If a line below falls between the line with "green circle: (66, 50) -> (37, 56), moved" and the line with "brown line: (128, 113)", or is one of those two, output it exactly; output nothing else and no pictures.

(Multi-step shape edit data)
——

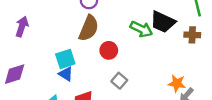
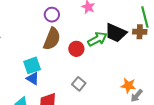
green arrow: (141, 29) -> (97, 39), turned -54
brown cross: (192, 35) -> (140, 32), moved
red circle: (109, 50) -> (76, 49), moved

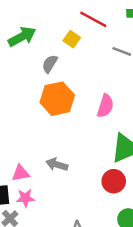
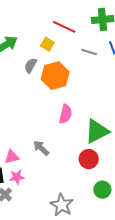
orange hexagon: (57, 99) -> (55, 76), moved
pink semicircle: (105, 106) -> (66, 114), moved
gray arrow: (57, 165) -> (41, 148), turned 30

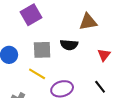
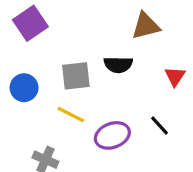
purple square: (31, 15) -> (30, 23), moved
black line: (100, 87) -> (160, 125), moved

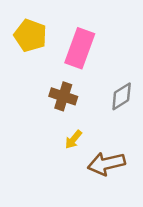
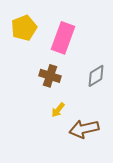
yellow pentagon: (30, 36) -> (24, 28), turned 30

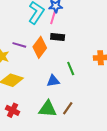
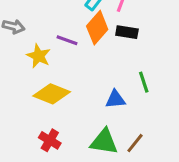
orange diamond: (40, 47) -> (97, 28), moved

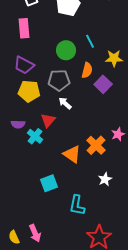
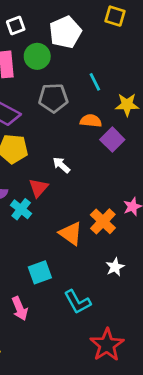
green circle: (66, 50) -> (37, 56), moved
orange semicircle: (87, 70) -> (91, 121), turned -98
gray pentagon: (59, 80) -> (53, 98), moved
cyan L-shape: (77, 205) -> (77, 302), turned -40
pink arrow: (35, 233) -> (20, 309), moved

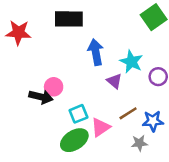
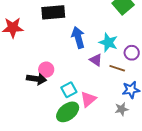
brown line: (128, 113) -> (117, 68), moved, turned 56

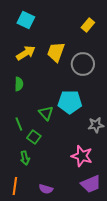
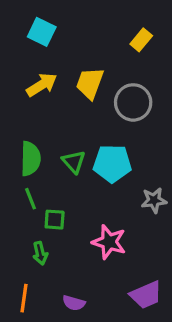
green semicircle: (19, 84) -> (30, 159), moved, size x1.5
green triangle: (46, 113) -> (74, 162), moved
green square: (34, 137) -> (55, 220), turned -32
pink star: (82, 156) -> (109, 242), moved

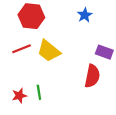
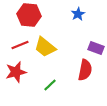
green line: (39, 92) -> (50, 85), moved, turned 56
red star: (19, 96) -> (16, 72), moved, size x1.5

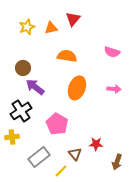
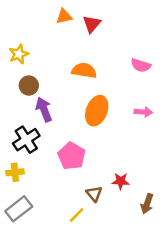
yellow star: (27, 27) -> (19, 54), moved
orange triangle: (51, 28) -> (64, 16), moved
purple arrow: (35, 87) -> (44, 109), turned 30
gray rectangle: (39, 157) -> (19, 209), moved

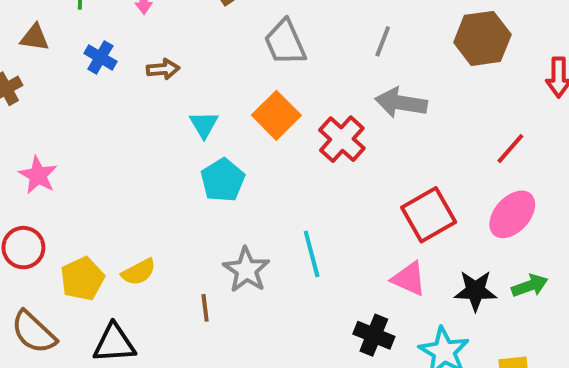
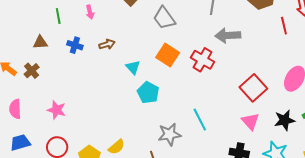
red line: (510, 149) -> (284, 26), moved, turned -42
gray star: (246, 270) -> (169, 134), turned -30
pink triangle: (409, 279) -> (250, 121), turned 36

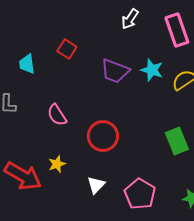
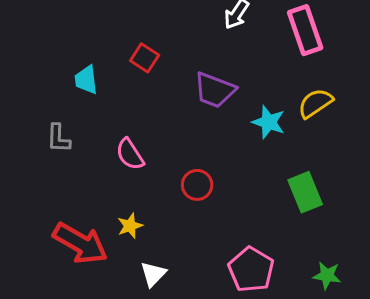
cyan star: (152, 70) -> (269, 122), moved
red circle: (103, 136) -> (197, 185), size x0.7
white triangle: (96, 185) -> (153, 274), moved

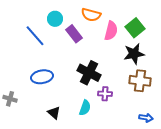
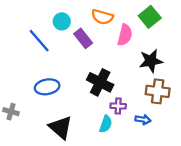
green square: (135, 28) -> (150, 17), moved
cyan semicircle: (85, 108) -> (106, 124), moved
black triangle: (54, 113) -> (61, 127), size x1.6
blue arrow: (146, 118) -> (143, 120), moved

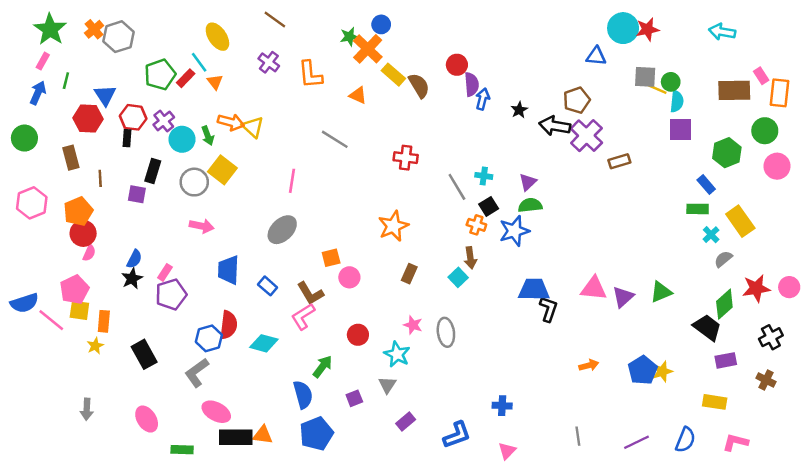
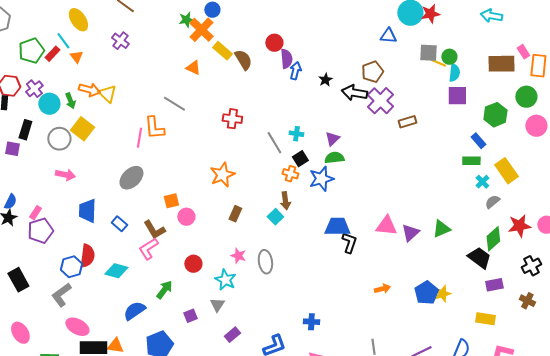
orange L-shape: (310, 75) -> (154, 128), moved
blue semicircle: (303, 395) -> (134, 311), moved, turned -110

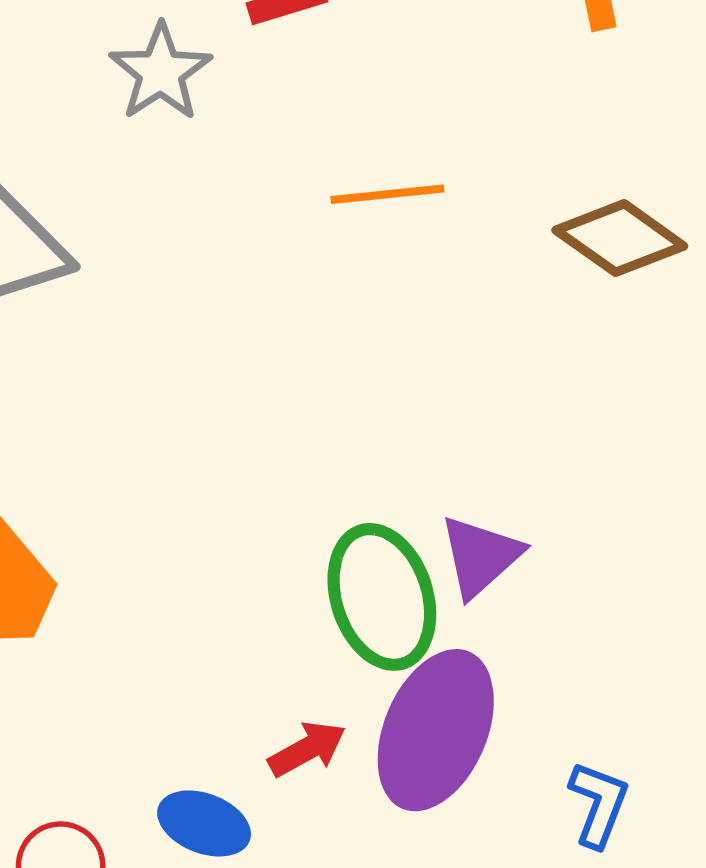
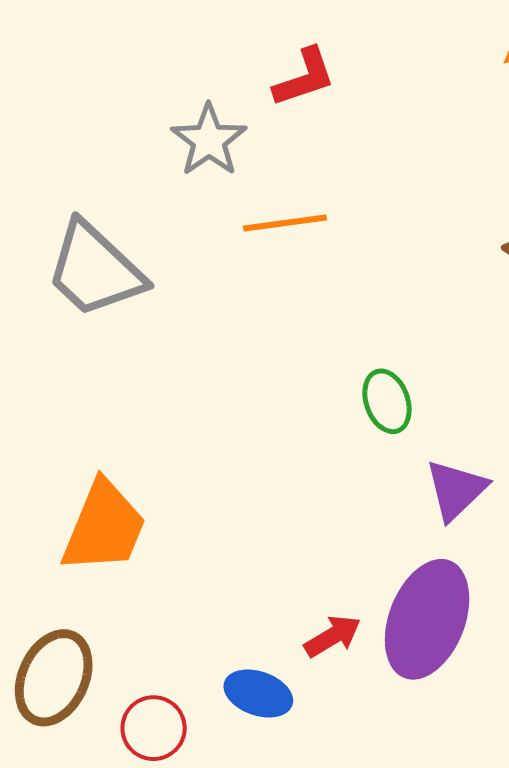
orange line: (387, 194) -> (285, 223), moved
green ellipse: (382, 597) -> (387, 401), moved, size x0.6

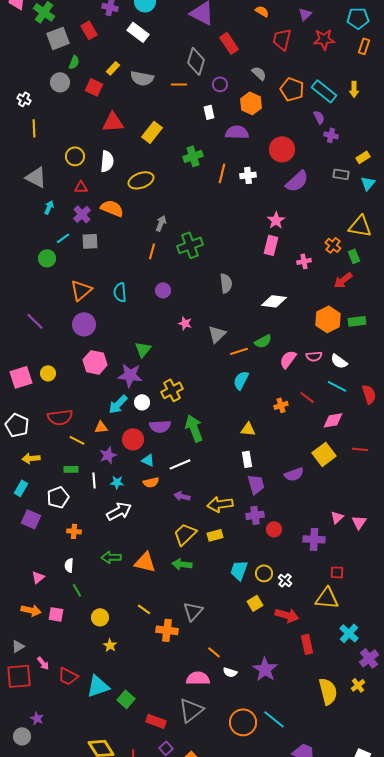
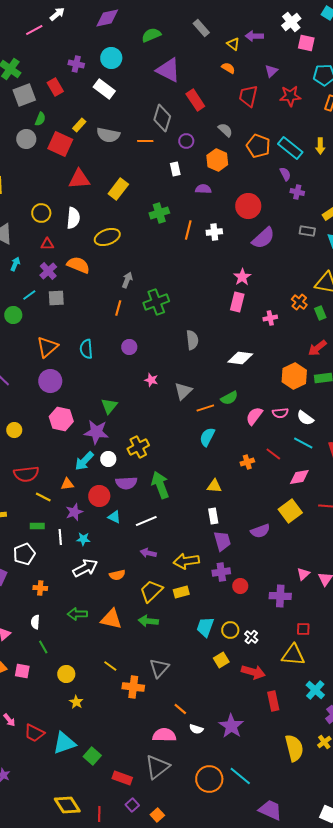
red square: (94, 87) -> (60, 144), size x1.4
purple semicircle: (237, 132) -> (203, 189), size x0.7
red arrow: (343, 280) -> (317, 348), moved
orange semicircle: (151, 482) -> (117, 575), moved

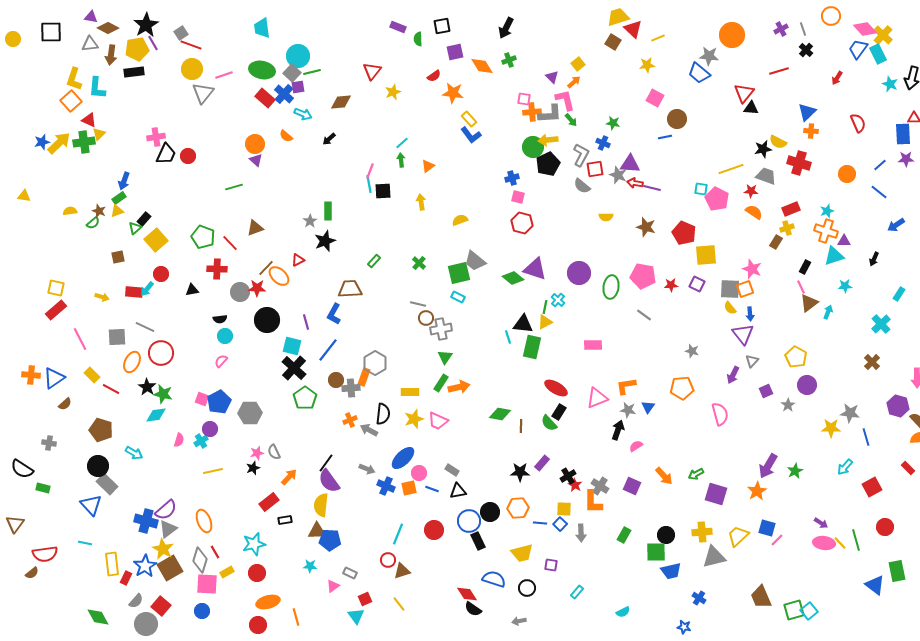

——

Answer space:
green circle: (66, 50) -> (37, 56), moved
orange semicircle: (87, 70) -> (91, 121), turned -98
gray pentagon: (59, 80) -> (53, 98), moved
cyan L-shape: (77, 205) -> (77, 302), turned -40
pink arrow: (35, 233) -> (20, 309), moved

brown line: (128, 113) -> (117, 68), moved, turned 56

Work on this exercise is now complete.